(What this task involves):
Please report how many lines in the records below contain the word "dice", giving only that number.

(Object tracking records):
··········

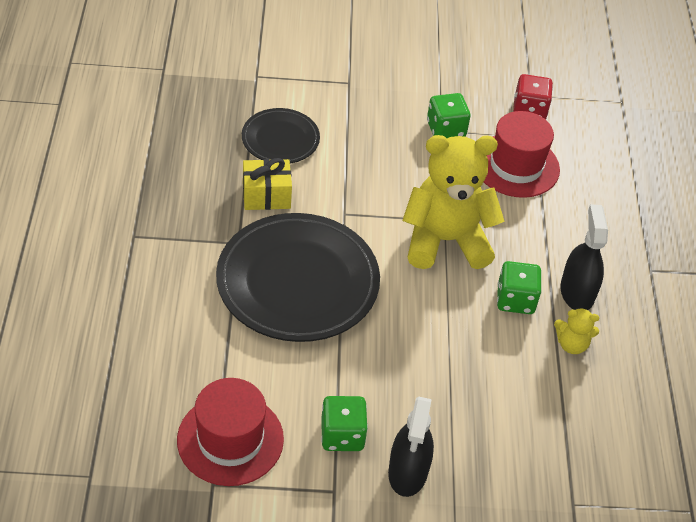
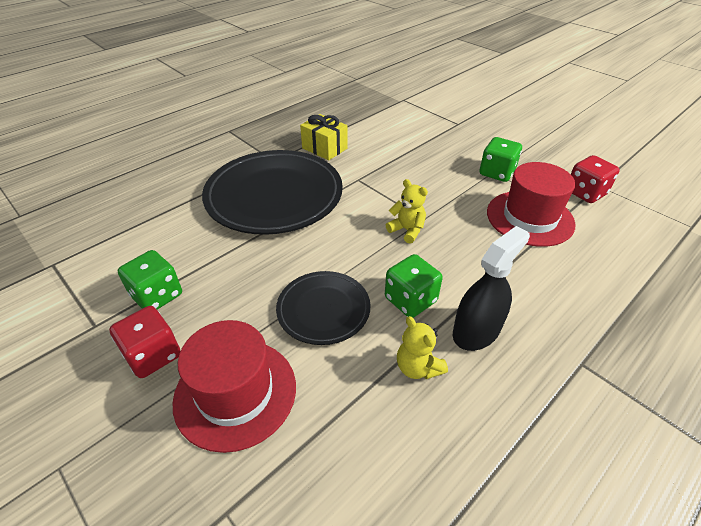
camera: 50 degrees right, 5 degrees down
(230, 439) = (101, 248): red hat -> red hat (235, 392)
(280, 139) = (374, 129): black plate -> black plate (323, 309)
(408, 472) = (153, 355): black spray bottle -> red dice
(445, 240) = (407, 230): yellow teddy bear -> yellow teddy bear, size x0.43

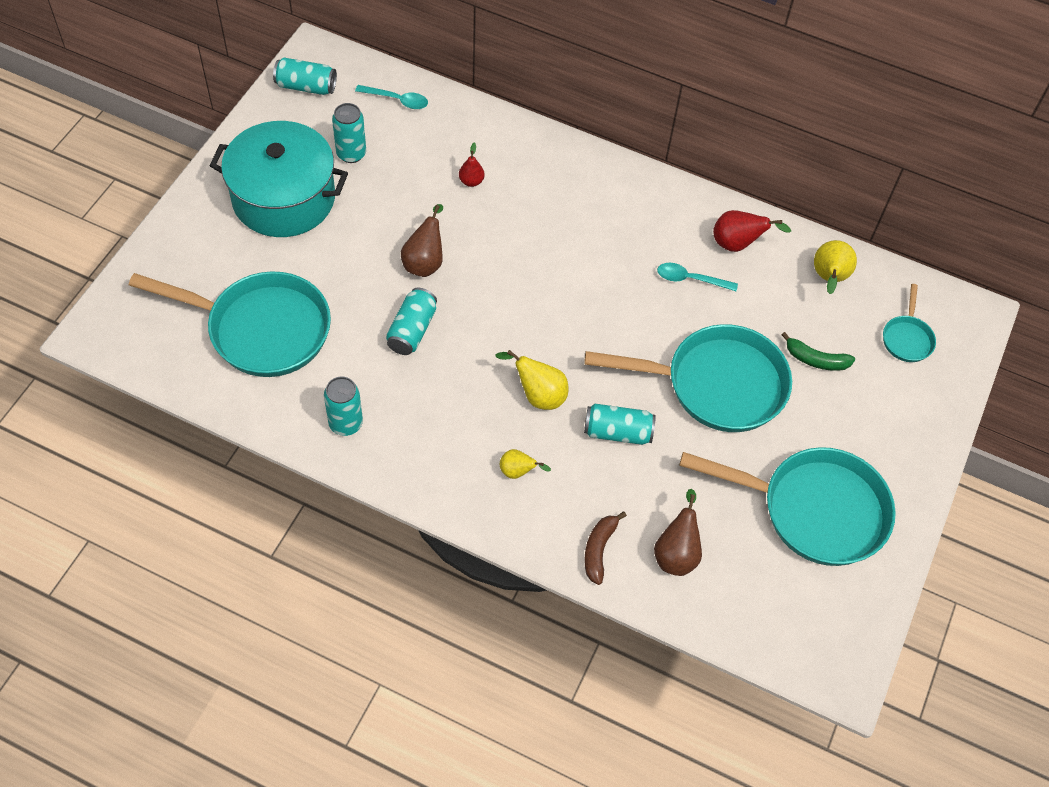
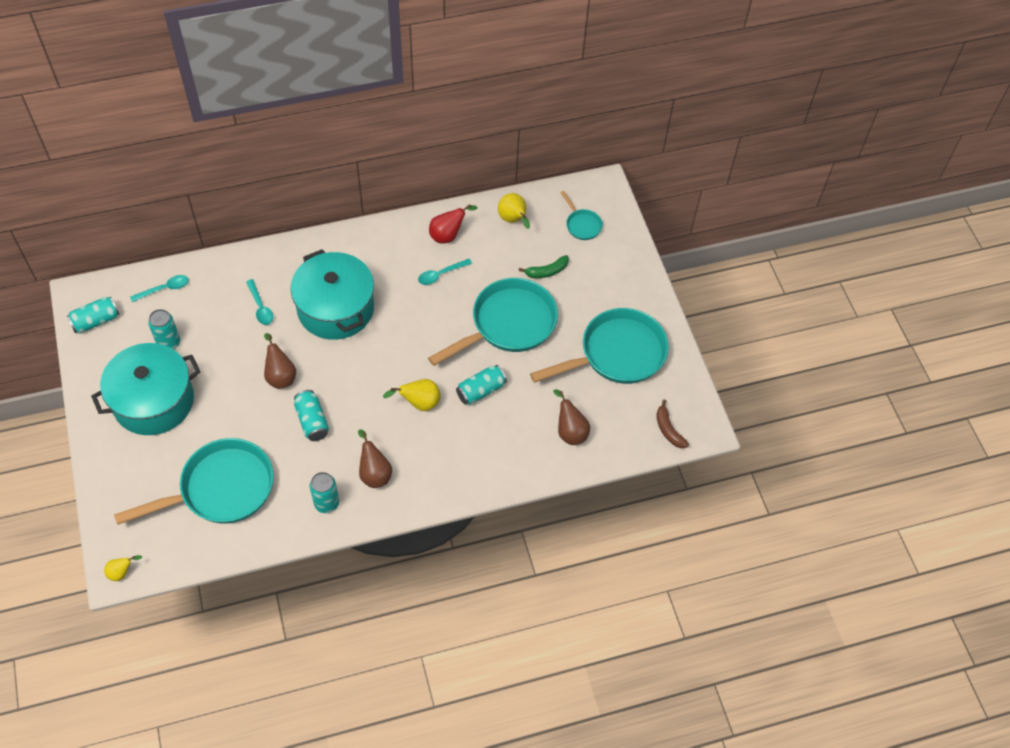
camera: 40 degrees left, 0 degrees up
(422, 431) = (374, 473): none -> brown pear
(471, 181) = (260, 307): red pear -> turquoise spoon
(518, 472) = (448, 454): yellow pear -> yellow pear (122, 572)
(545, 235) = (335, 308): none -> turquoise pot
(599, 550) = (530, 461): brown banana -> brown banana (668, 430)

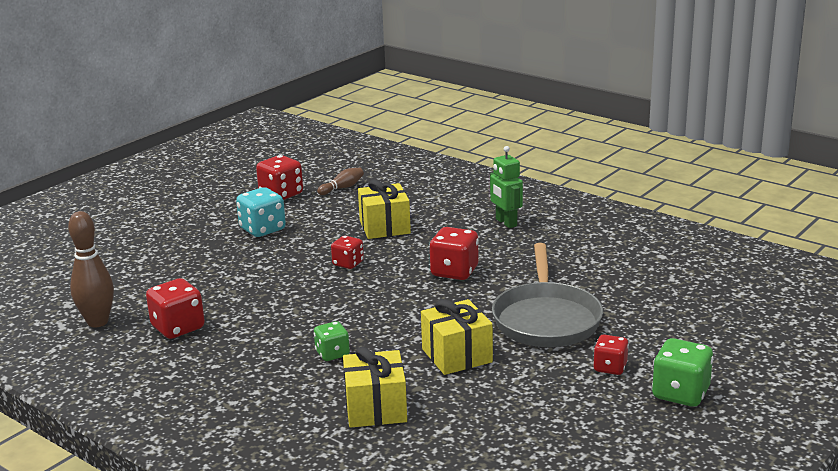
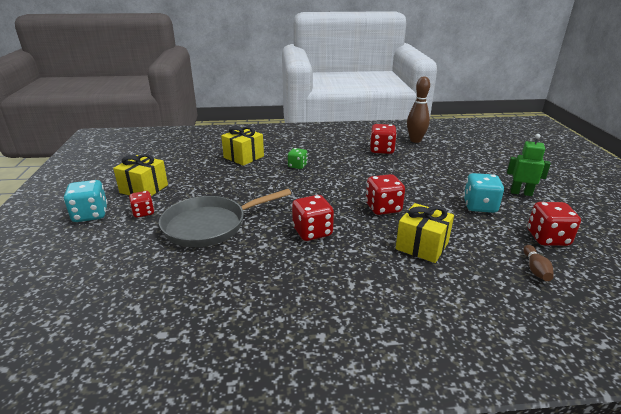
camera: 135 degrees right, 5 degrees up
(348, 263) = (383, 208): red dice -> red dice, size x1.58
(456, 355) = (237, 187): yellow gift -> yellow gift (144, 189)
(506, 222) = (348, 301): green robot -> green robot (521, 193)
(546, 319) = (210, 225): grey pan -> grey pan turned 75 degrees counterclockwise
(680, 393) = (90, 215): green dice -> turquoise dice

··········

(Solution for this task):
3